▶ **What you have to do**
Copy out every line from the records that includes "purple".

★ ★ ★ ★

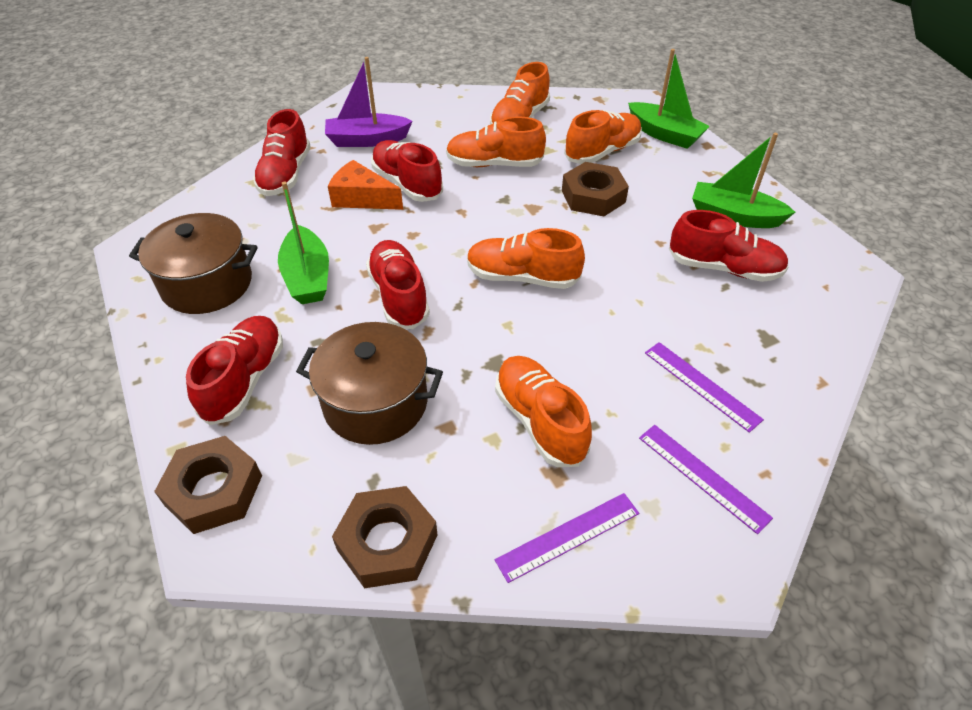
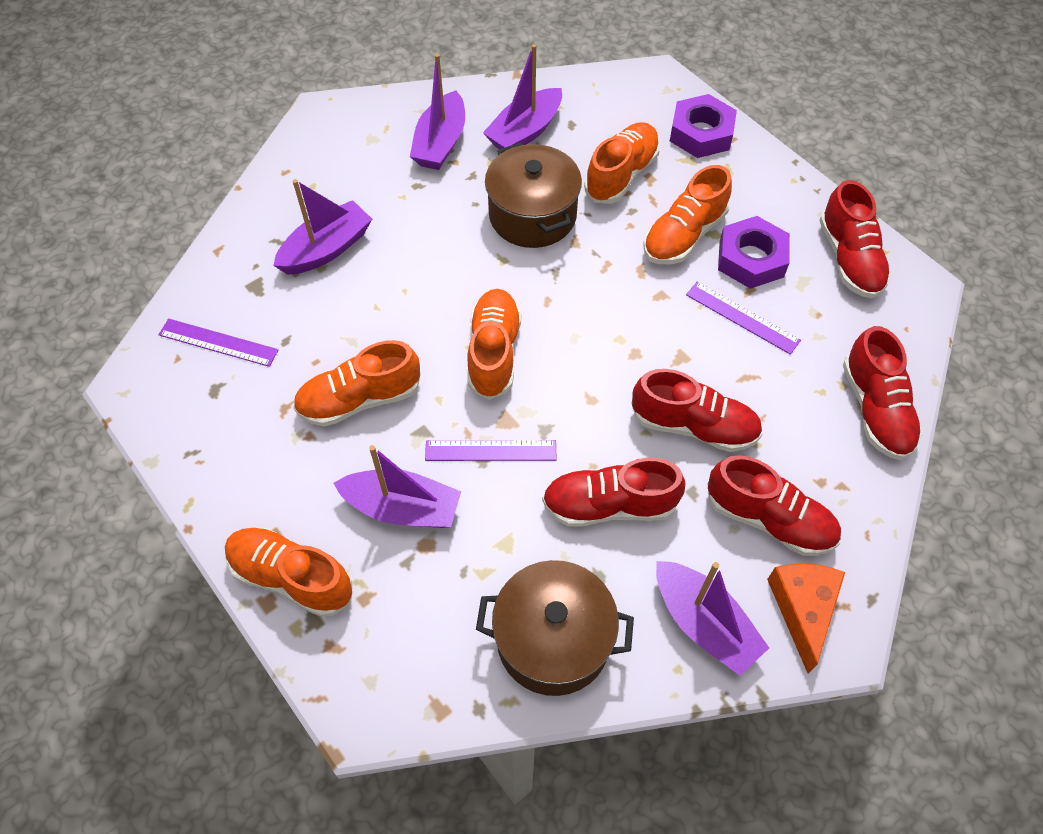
brown nut: 3 -> 0
green boat: 3 -> 0
purple boat: 1 -> 5
purple nut: 0 -> 2

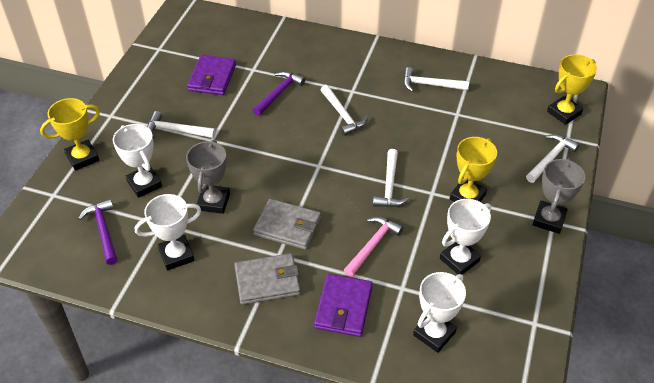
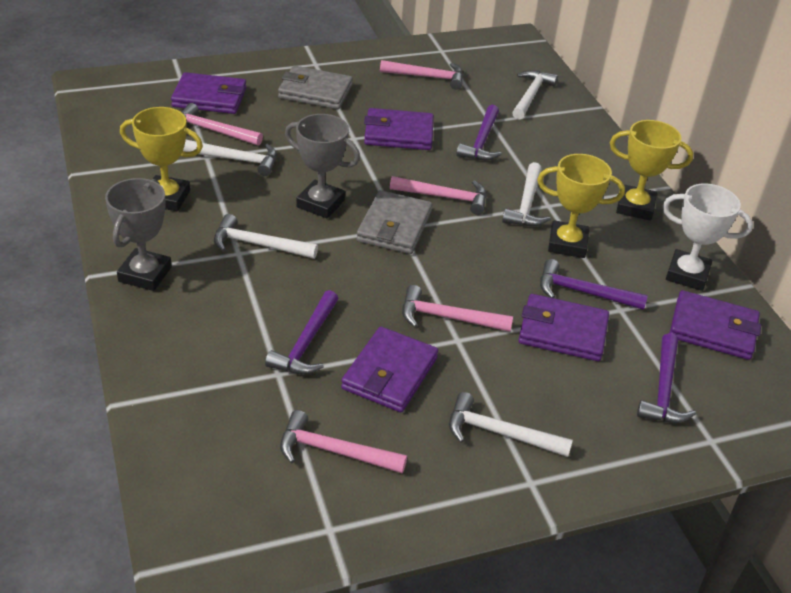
pink hammer: 1 -> 5
purple hammer: 2 -> 4
purple wallet: 2 -> 5
white trophy: 4 -> 1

★ ★ ★ ★

▶ **Response for this exercise**
purple boat: 1 -> 5
purple nut: 0 -> 2
purple hammer: 2 -> 4
purple wallet: 2 -> 5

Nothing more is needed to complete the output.